MATERIAL FOR THE TASK:
^^^^

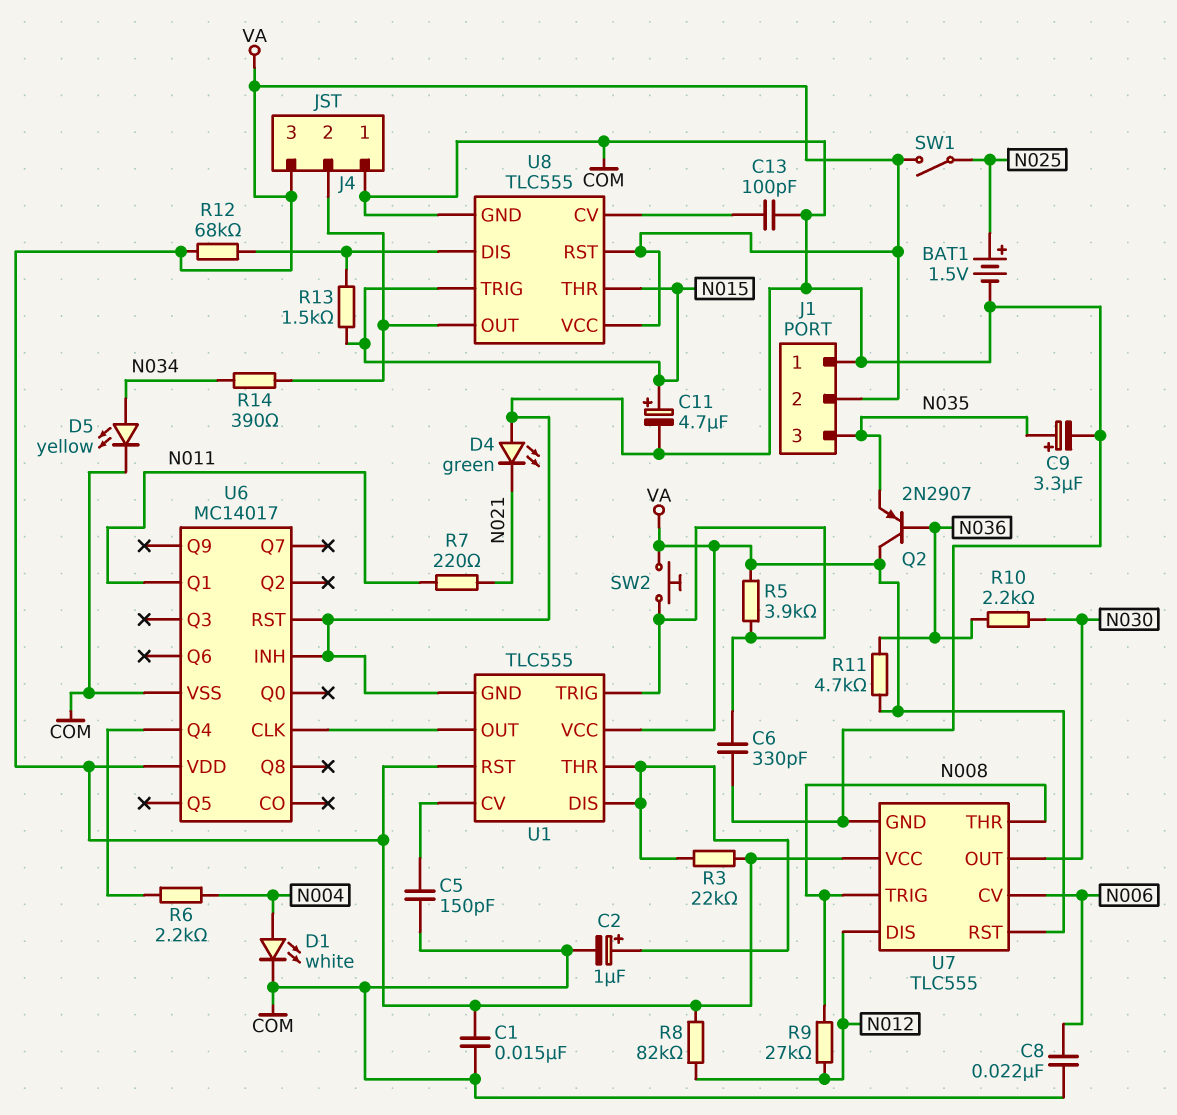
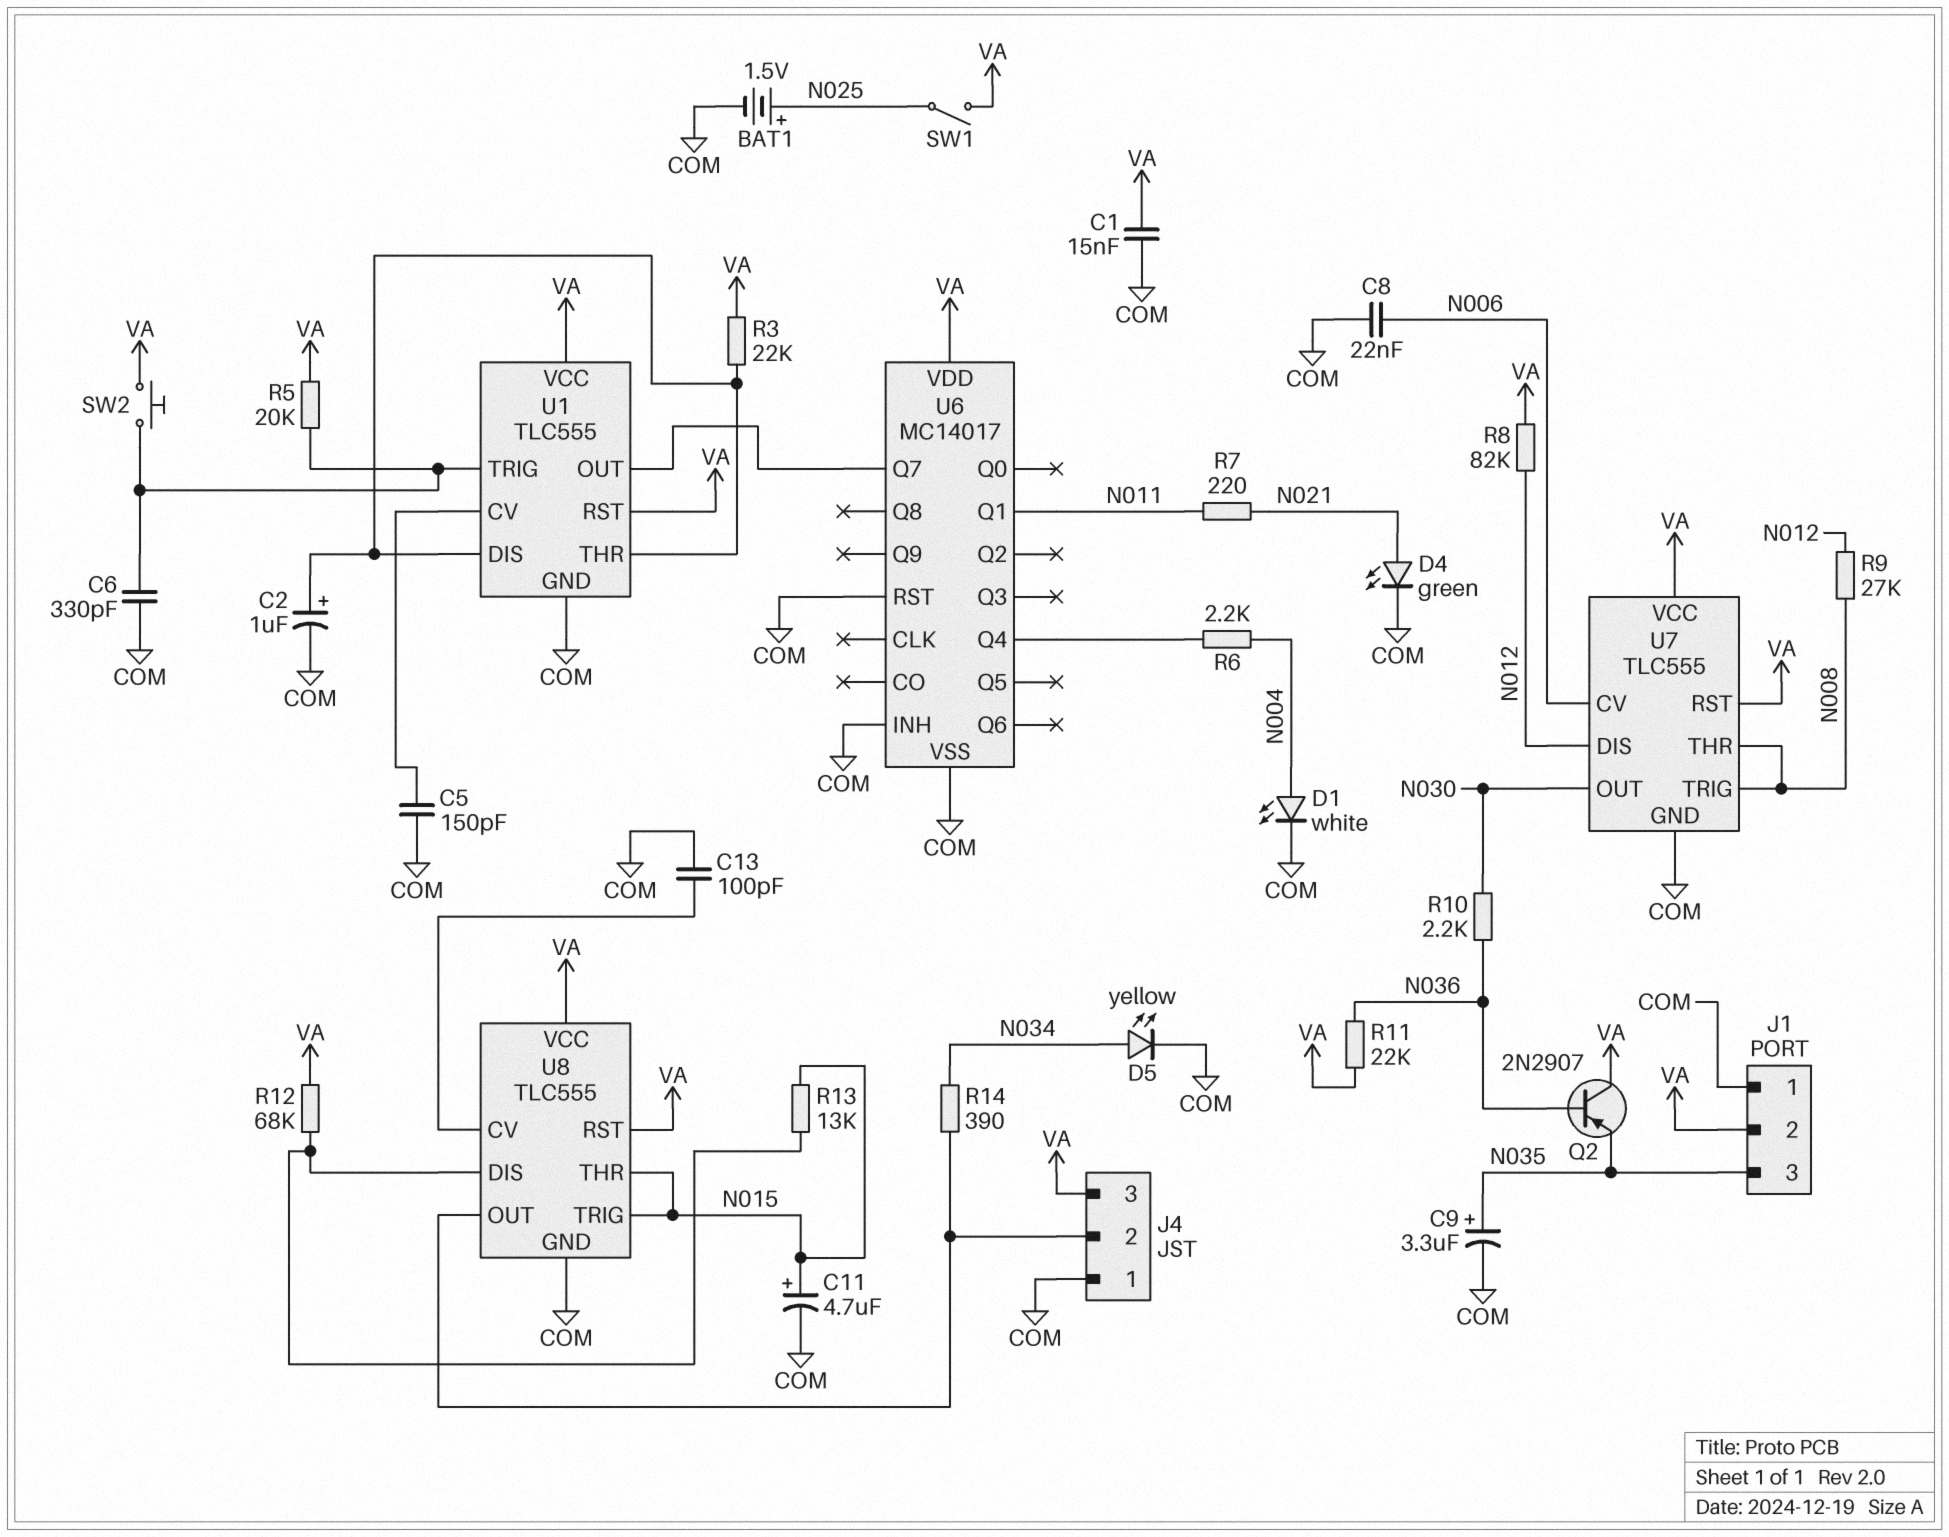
D4: LED green (A COM, K N021) -> LED green (A N021, K COM)
R5: 3.9k (U1/TRIG, VA) -> 20k (U1/TRIG, VA)
R11: 4.7k (N036, VA) -> 22k (N036, VA)
R13: 1.5k (N015, U8/DIS) -> 13k (N015, U8/DIS)
U6 pin CLK: U1/OUT -> none
U6 pin Q7: none -> U1/OUT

^^^^

Display every line of the listing that contains the string "none".

PROBLEM SOLUTION:
U6 pin CLK: U1/OUT -> none
U6 pin Q7: none -> U1/OUT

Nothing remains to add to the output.